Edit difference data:
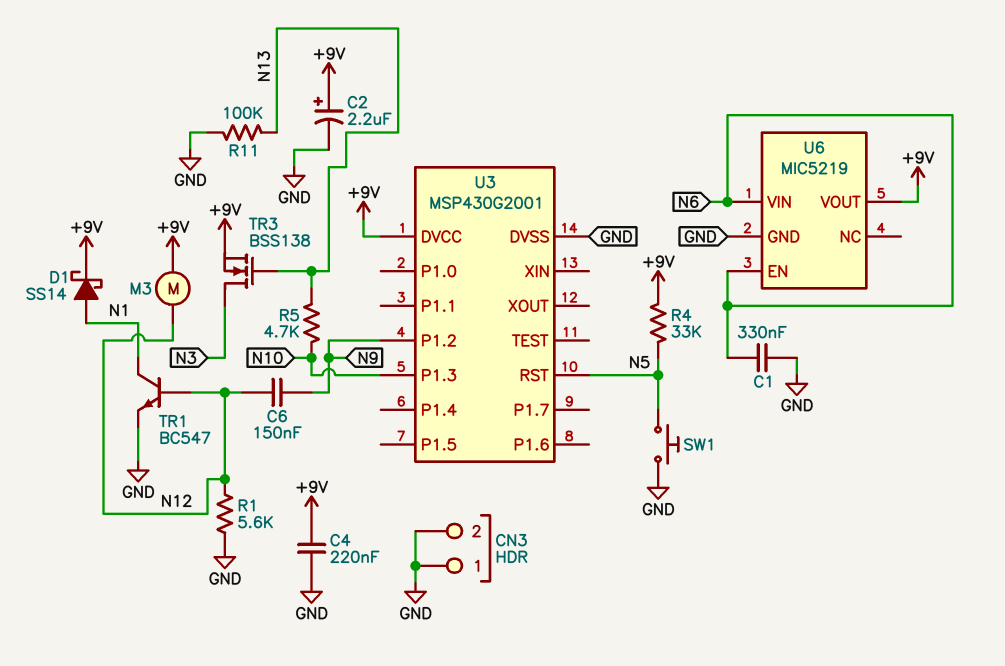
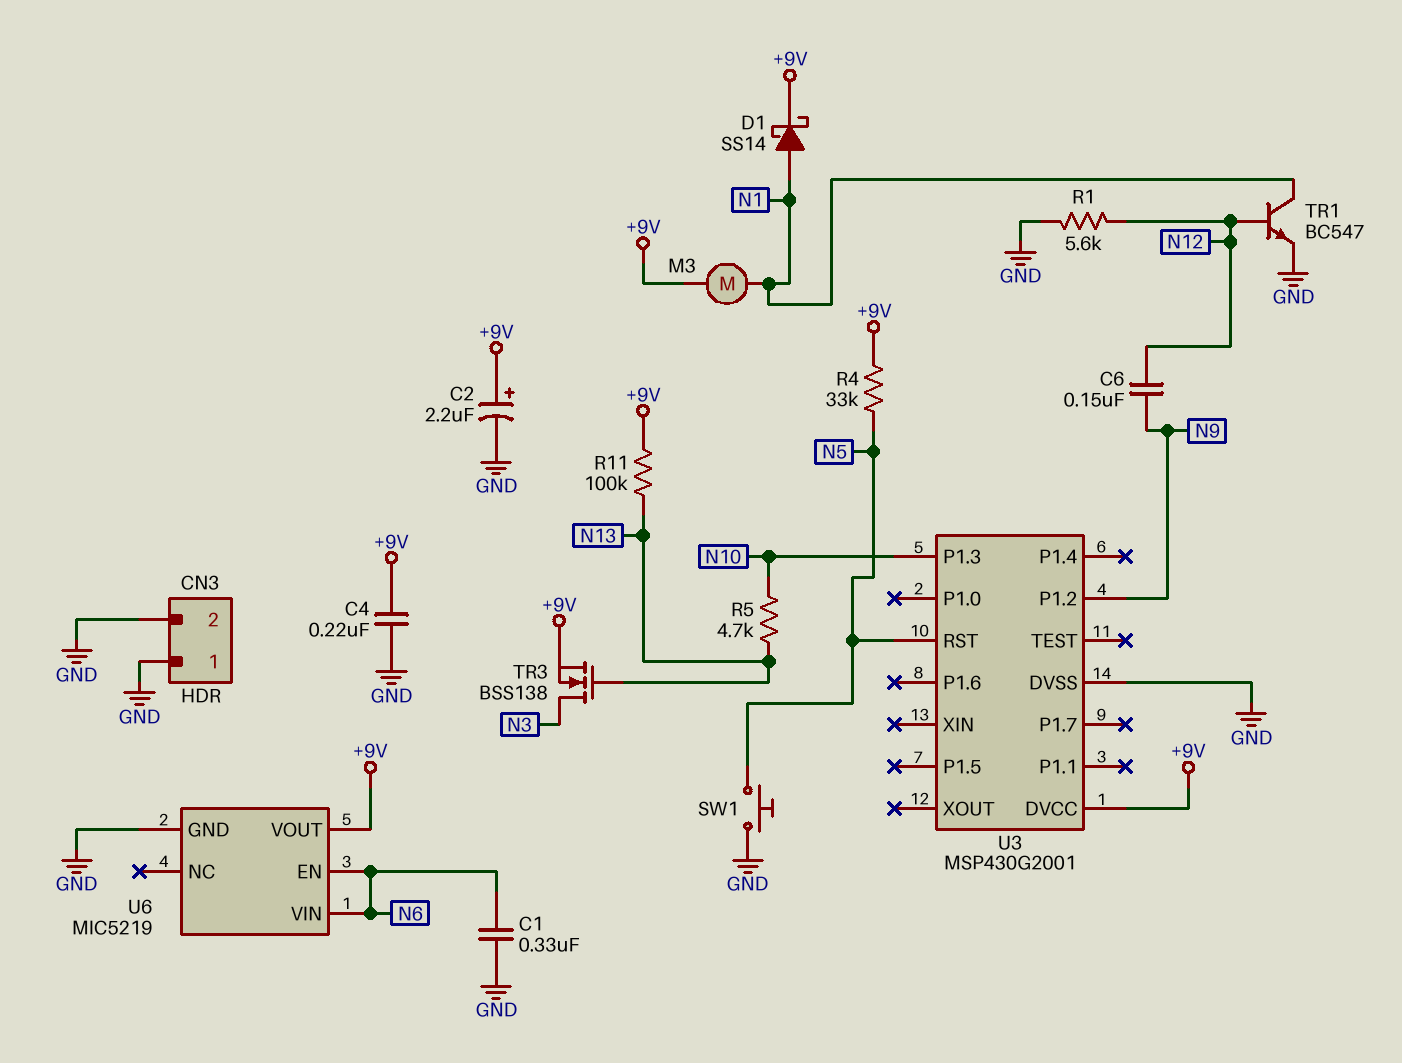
M3: motor (+9V, N12) -> motor (+9V, N1)
R11: 100k (GND, N13) -> 100k (+9V, N13)

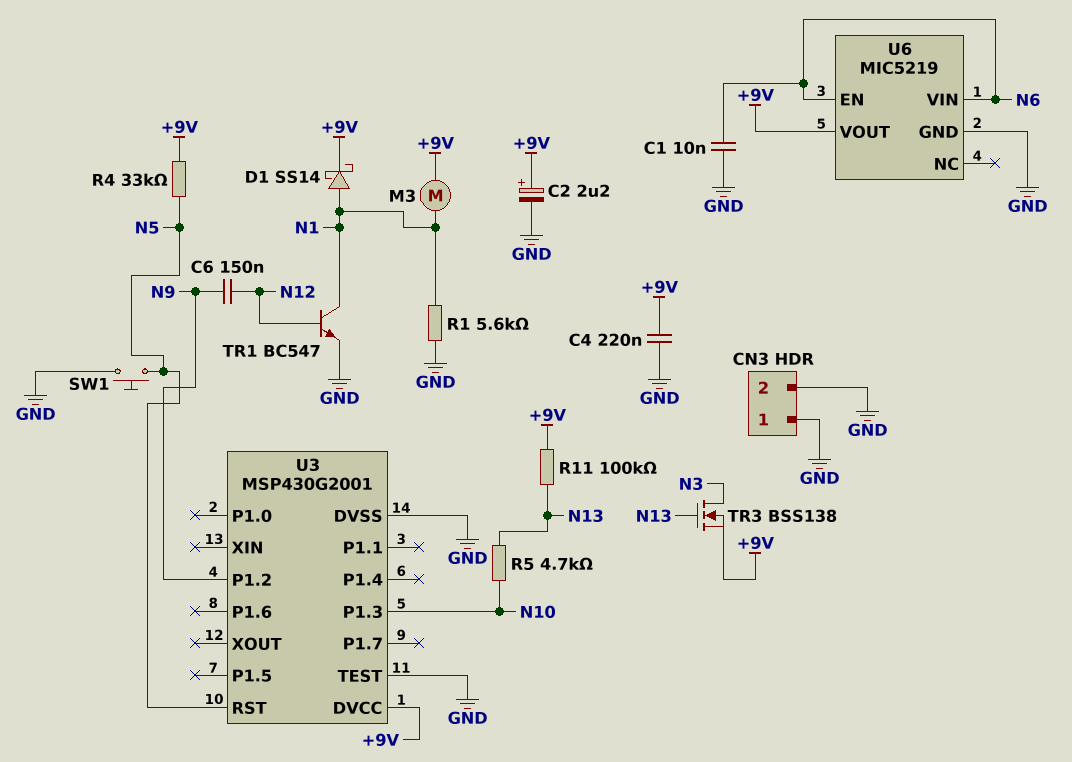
C1: 330nF (GND, N6) -> 10nF (GND, N6)
R1: 5.6k (GND, N12) -> 5.6k (GND, N1)
U3 pin TEST: none -> GND

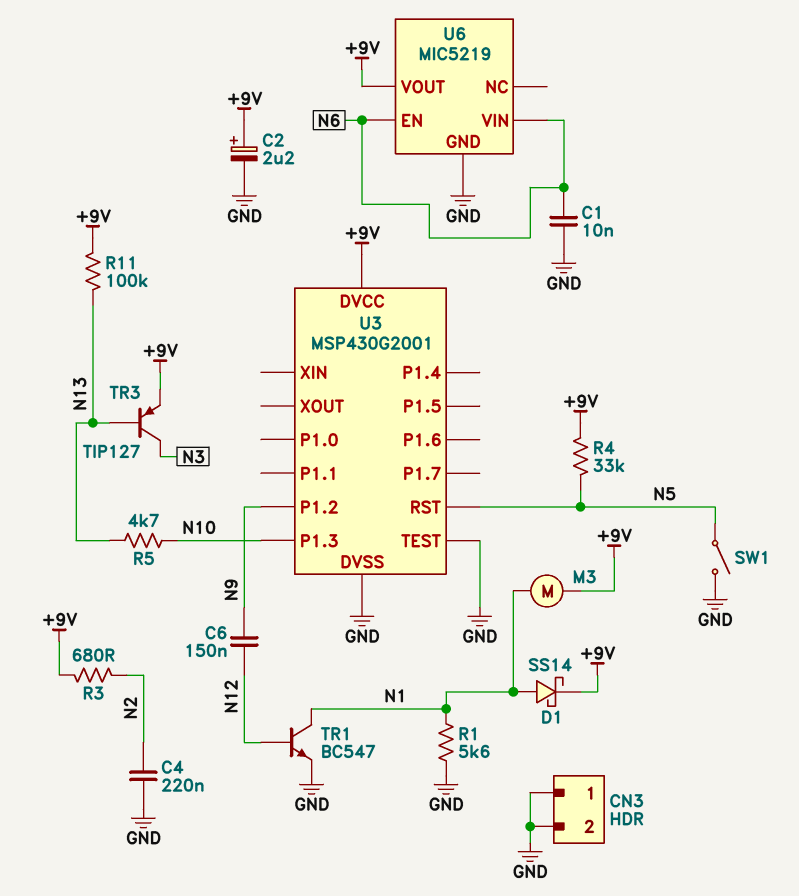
C4: 220nF (+9V, GND) -> 220nF (GND, N2)
R3: none -> 680 (+9V, N2)
SW1: button (GND, N5) -> switch (GND, N5)
TR3: NMOS BSS138 (G N13, D N3, S +9V) -> PNP TIP127 (B N13, C N3, E +9V)

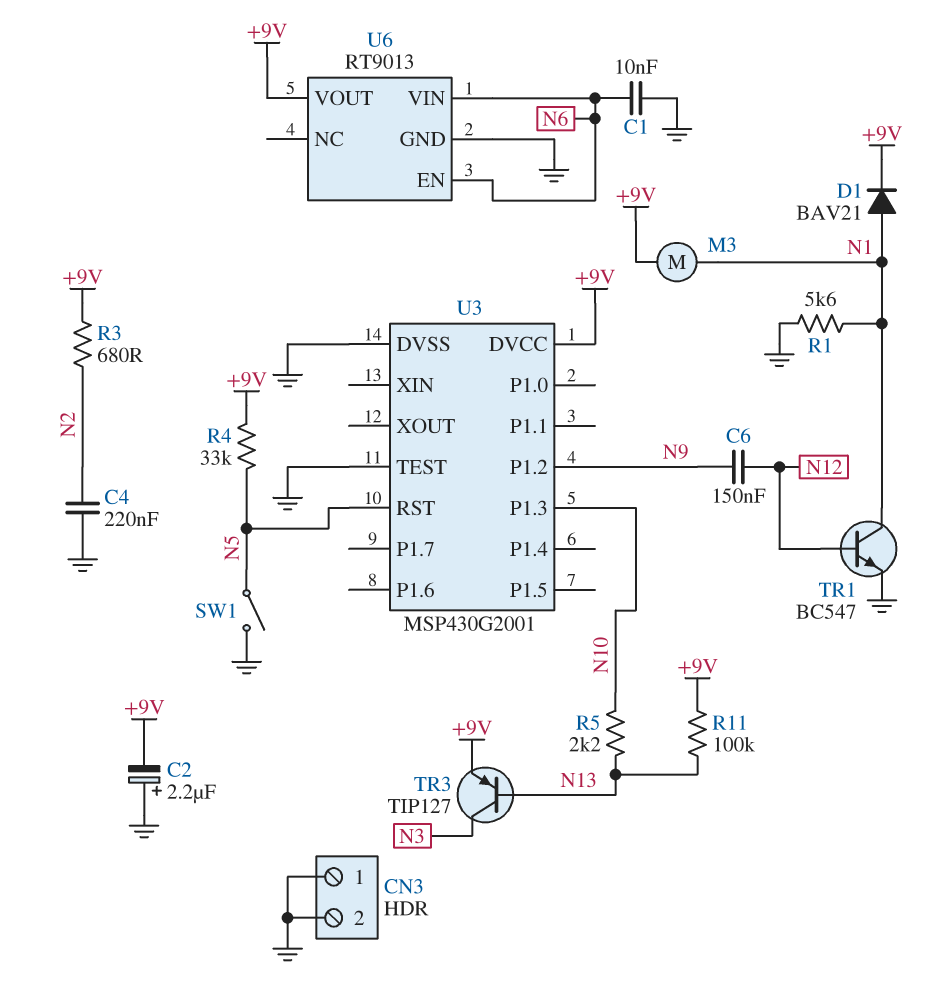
C2: 2.2uF (plus +9V, minus GND) -> 2.2uF (plus GND, minus +9V)
D1: schottky SS14 (A N1, K +9V) -> diode BAV21 (A N1, K +9V)
R5: 4.7k (N10, N13) -> 2.2k (N10, N13)
U6: MIC5219 -> RT9013

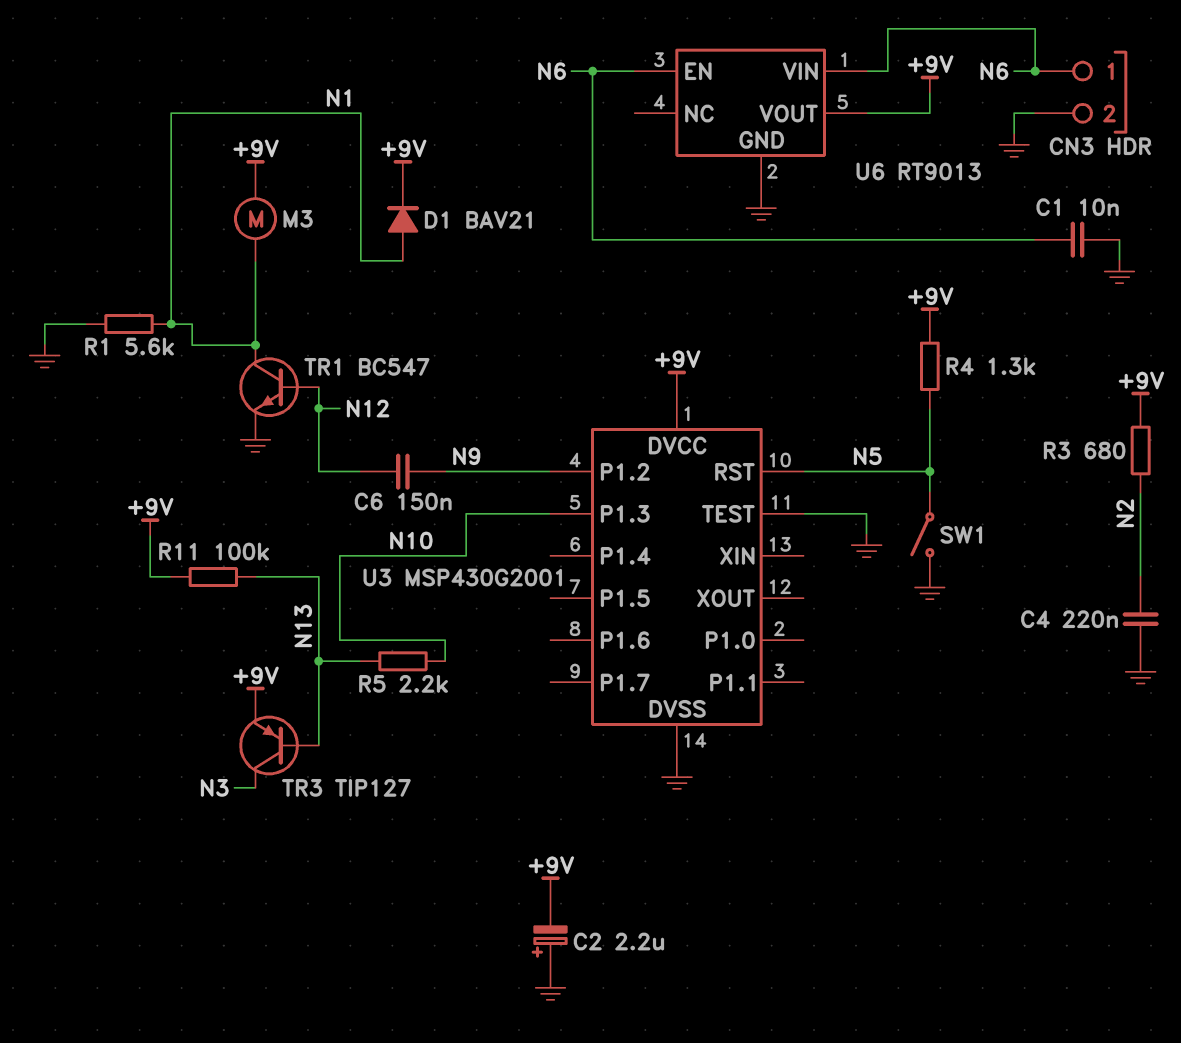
CN3 pin 1: GND -> N6
R4: 33k (+9V, N5) -> 1.3k (+9V, N5)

THE TASK>
Your reply should consist solely of the lines above from the line containing "U3 pin TEST: none -> GND" up to and including the line containing "C2: 2.2uF (plus", reproduced exactly, minus the pictures.

RESPONSE AREA>
U3 pin TEST: none -> GND

C4: 220nF (+9V, GND) -> 220nF (GND, N2)
R3: none -> 680 (+9V, N2)
SW1: button (GND, N5) -> switch (GND, N5)
TR3: NMOS BSS138 (G N13, D N3, S +9V) -> PNP TIP127 (B N13, C N3, E +9V)

C2: 2.2uF (plus +9V, minus GND) -> 2.2uF (plus GND, minus +9V)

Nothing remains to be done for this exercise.